**What the task requires**. The expected output is exactly the lines below, starting at the line with "RADIO3 pin SCK: GP2 -> GP6" and ending at the line with "DIGITS2 pin CLK: B12 -> A6", both included; no other line belongs in it.

(Data items)
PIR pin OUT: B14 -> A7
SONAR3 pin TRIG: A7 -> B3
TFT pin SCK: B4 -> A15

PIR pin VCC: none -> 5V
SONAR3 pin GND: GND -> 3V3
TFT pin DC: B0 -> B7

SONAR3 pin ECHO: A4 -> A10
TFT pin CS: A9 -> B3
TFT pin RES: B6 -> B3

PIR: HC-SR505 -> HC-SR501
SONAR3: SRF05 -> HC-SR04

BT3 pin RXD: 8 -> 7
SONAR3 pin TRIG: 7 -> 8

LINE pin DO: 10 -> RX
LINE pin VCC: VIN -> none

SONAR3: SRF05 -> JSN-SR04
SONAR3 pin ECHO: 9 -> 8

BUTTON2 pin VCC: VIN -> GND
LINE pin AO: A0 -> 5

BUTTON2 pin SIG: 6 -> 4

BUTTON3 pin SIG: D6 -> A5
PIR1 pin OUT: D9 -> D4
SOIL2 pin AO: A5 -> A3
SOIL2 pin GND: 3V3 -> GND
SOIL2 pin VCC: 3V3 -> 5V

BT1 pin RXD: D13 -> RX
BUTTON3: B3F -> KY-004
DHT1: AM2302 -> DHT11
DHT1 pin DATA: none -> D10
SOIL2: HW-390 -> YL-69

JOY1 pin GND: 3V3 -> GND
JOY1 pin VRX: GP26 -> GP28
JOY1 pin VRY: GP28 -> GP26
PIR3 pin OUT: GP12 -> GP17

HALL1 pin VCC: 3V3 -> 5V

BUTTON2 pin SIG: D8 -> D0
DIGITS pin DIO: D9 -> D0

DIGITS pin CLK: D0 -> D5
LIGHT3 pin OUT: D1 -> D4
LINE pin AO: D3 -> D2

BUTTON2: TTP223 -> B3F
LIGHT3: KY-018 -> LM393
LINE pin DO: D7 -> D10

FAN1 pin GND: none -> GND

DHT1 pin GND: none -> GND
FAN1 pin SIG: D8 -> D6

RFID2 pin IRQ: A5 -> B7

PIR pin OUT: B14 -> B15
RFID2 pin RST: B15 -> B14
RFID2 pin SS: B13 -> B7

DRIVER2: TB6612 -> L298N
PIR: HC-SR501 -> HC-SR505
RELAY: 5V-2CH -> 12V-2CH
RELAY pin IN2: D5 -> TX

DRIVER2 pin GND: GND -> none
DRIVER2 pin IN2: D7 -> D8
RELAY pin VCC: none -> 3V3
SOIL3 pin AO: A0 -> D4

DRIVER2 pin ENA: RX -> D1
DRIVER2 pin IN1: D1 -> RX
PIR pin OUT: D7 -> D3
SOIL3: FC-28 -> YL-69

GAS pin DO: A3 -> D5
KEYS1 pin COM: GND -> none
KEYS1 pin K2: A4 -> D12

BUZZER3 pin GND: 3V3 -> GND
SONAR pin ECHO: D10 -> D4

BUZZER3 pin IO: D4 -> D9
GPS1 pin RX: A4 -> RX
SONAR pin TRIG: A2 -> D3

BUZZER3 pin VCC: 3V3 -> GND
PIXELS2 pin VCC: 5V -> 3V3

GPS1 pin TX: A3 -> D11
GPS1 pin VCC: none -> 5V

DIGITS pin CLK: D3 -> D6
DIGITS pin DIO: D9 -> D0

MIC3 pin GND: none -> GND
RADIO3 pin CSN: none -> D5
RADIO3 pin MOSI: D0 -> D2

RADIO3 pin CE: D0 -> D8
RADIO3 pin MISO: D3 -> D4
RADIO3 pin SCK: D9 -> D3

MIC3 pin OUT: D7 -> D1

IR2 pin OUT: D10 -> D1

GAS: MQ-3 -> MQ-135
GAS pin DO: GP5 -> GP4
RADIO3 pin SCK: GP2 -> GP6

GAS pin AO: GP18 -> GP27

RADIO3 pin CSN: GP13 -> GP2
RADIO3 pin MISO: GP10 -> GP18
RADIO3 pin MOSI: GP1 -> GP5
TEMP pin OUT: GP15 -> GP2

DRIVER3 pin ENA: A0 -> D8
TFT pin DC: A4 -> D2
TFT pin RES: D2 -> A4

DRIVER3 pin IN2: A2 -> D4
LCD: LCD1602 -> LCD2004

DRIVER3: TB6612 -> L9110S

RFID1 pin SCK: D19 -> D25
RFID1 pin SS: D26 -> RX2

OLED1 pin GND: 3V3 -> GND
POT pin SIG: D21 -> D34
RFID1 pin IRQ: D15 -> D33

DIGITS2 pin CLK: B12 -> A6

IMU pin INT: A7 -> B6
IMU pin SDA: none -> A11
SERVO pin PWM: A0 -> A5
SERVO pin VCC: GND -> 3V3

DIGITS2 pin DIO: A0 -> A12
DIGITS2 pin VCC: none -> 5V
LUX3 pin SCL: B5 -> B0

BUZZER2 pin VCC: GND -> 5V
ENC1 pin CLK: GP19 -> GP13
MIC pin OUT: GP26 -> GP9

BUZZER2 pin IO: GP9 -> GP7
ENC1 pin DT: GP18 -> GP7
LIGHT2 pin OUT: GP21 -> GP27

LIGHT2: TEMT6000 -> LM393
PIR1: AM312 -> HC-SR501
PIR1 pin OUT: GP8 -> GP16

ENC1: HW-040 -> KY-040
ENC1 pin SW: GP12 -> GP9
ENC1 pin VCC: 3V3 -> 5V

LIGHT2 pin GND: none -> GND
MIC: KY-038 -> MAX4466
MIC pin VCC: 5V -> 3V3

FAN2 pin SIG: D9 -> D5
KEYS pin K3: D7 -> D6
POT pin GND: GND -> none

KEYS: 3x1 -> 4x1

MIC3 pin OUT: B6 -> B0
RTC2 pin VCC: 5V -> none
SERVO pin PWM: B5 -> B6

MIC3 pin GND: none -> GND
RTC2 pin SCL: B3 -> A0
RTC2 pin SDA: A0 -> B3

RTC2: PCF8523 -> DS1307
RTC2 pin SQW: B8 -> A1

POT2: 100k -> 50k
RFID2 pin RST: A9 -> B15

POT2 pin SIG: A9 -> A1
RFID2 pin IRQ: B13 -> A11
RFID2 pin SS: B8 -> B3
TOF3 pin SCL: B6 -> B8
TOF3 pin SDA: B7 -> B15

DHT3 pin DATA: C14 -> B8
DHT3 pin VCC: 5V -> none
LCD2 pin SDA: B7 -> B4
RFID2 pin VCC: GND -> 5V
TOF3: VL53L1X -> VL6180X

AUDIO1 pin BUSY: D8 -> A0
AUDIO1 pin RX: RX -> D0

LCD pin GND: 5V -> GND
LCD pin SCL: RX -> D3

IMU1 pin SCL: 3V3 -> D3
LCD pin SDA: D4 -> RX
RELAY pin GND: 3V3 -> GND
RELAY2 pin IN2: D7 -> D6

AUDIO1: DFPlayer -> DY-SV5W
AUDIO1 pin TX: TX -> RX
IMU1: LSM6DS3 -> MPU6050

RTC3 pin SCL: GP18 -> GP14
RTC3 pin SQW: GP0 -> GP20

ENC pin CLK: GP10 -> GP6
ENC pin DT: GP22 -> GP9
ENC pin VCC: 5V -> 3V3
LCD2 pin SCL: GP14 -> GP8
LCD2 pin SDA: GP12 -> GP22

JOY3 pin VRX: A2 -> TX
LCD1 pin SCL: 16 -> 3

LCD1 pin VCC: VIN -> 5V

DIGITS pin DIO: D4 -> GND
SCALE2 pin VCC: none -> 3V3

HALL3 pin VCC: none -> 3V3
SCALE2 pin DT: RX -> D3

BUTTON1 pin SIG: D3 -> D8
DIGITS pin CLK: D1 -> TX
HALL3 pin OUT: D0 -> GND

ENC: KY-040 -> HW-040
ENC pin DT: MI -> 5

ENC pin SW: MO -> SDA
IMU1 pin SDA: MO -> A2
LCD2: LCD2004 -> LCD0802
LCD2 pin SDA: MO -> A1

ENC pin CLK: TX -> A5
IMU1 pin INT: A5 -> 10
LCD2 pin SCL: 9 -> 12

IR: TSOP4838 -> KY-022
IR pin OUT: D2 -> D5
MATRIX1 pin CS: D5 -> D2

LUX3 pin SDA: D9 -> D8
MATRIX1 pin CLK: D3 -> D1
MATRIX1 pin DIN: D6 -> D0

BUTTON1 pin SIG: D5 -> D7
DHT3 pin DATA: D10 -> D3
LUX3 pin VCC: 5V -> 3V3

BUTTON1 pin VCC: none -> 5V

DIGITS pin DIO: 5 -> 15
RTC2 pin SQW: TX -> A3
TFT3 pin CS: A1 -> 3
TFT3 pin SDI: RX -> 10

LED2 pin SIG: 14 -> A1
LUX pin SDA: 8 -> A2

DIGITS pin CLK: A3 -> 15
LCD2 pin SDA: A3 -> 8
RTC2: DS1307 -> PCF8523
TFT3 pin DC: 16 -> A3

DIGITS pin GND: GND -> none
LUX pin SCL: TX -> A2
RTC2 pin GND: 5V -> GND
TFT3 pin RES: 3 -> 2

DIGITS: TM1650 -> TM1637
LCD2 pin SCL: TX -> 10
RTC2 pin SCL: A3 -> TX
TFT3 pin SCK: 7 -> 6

**Result**.
RADIO3 pin SCK: GP2 -> GP6

GAS pin AO: GP18 -> GP27

RADIO3 pin CSN: GP13 -> GP2
RADIO3 pin MISO: GP10 -> GP18
RADIO3 pin MOSI: GP1 -> GP5
TEMP pin OUT: GP15 -> GP2

DRIVER3 pin ENA: A0 -> D8
TFT pin DC: A4 -> D2
TFT pin RES: D2 -> A4

DRIVER3 pin IN2: A2 -> D4
LCD: LCD1602 -> LCD2004

DRIVER3: TB6612 -> L9110S

RFID1 pin SCK: D19 -> D25
RFID1 pin SS: D26 -> RX2

OLED1 pin GND: 3V3 -> GND
POT pin SIG: D21 -> D34
RFID1 pin IRQ: D15 -> D33

DIGITS2 pin CLK: B12 -> A6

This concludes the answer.